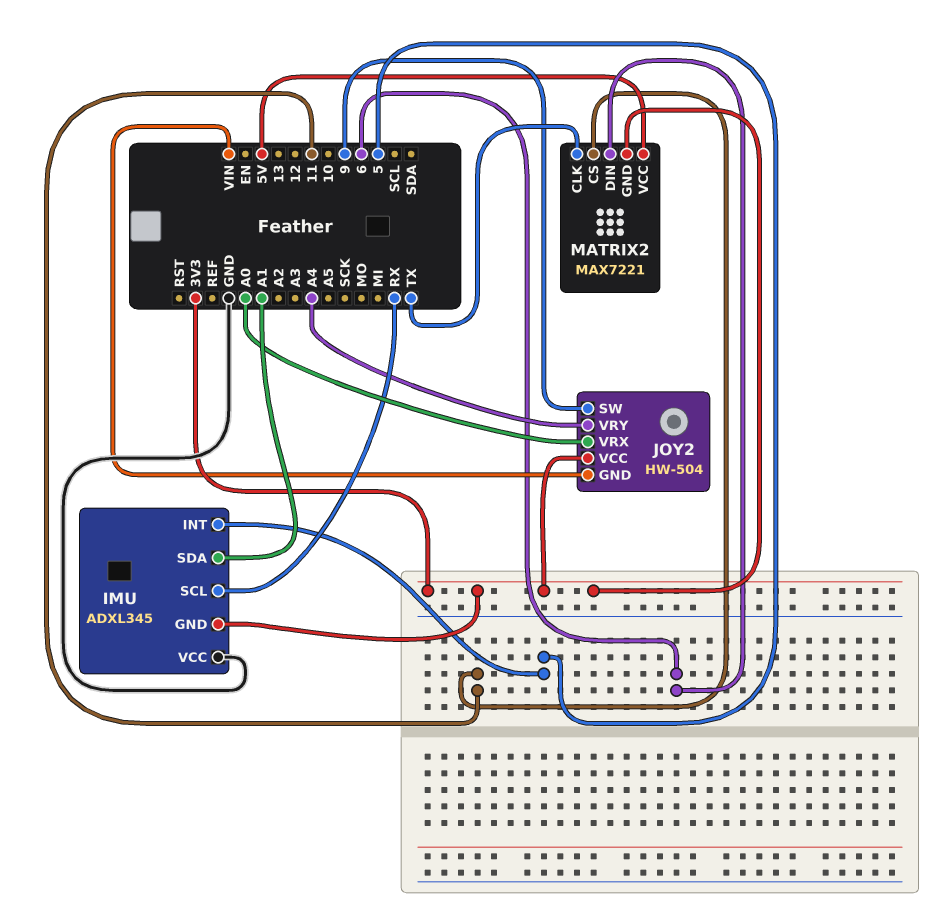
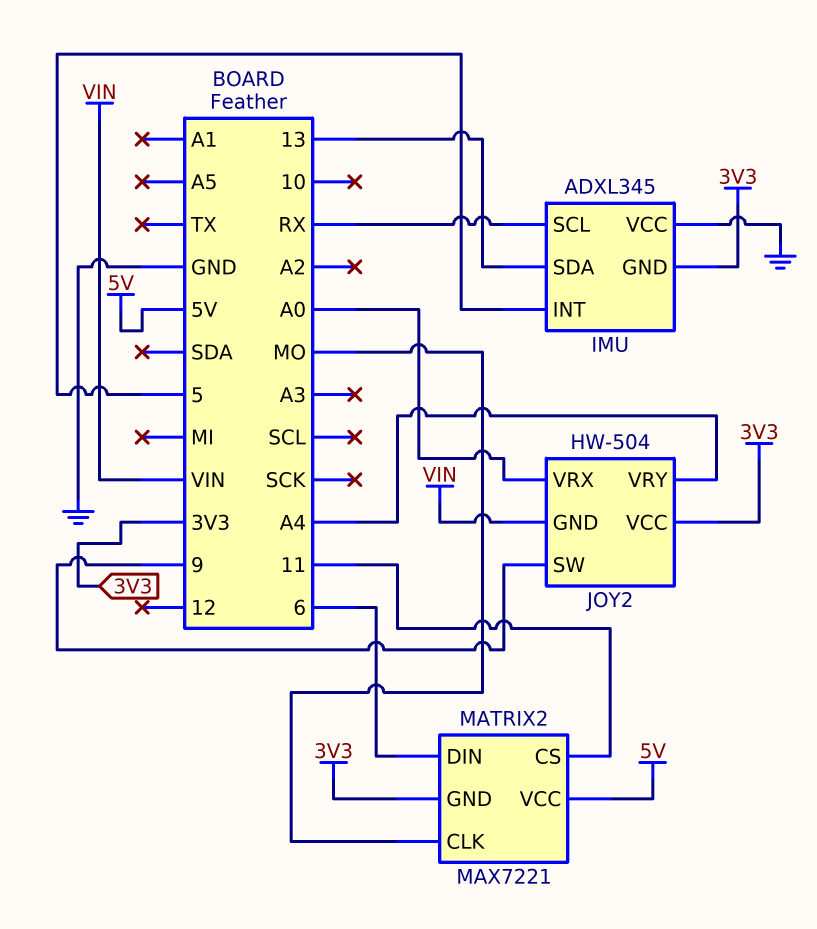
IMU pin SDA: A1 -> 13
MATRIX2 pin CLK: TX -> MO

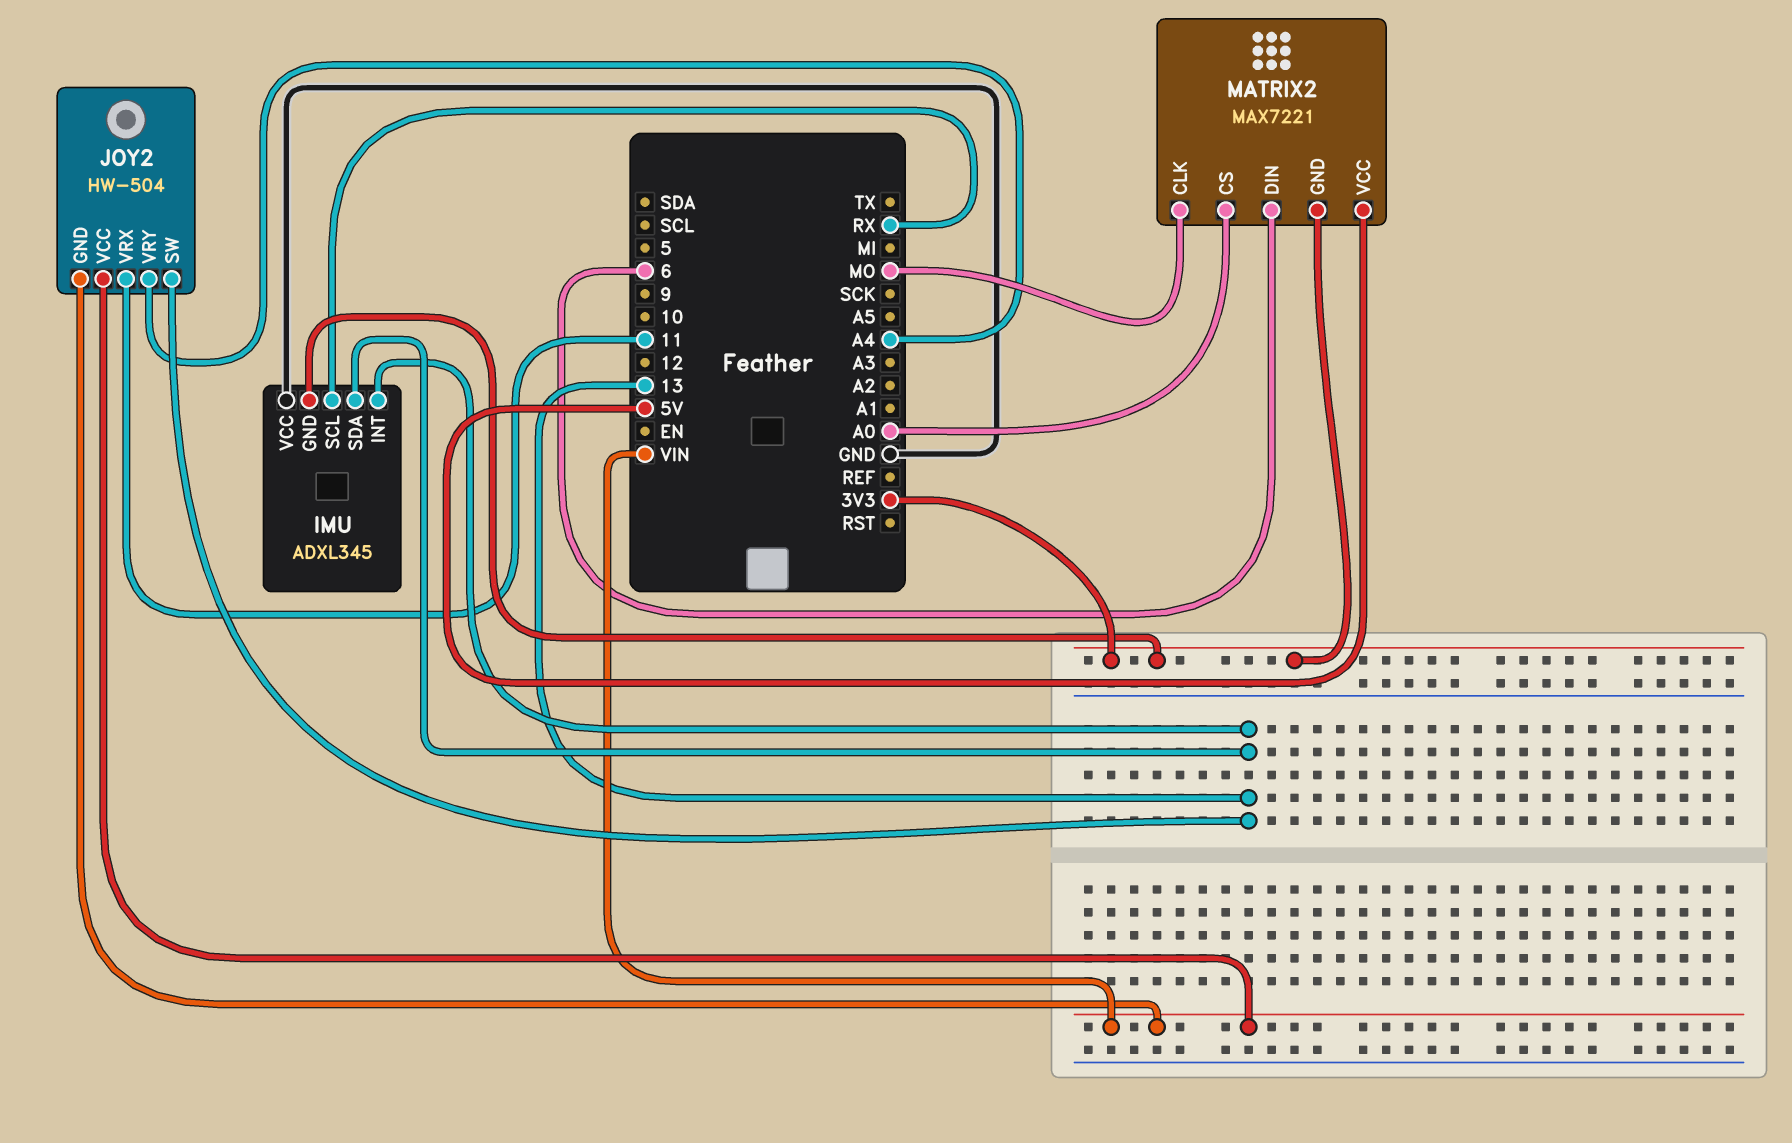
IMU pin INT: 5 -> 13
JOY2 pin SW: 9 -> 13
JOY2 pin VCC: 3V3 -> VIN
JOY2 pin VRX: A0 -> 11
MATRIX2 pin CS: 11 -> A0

____

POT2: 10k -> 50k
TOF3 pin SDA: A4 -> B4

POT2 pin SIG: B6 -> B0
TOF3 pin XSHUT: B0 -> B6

____

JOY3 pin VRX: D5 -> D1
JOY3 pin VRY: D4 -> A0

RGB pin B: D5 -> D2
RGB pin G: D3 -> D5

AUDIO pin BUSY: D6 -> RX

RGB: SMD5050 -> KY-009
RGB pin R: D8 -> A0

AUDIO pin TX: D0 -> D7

____

Count the lines in the listing above that include the word "AUDIO", and respond with that number alone.

2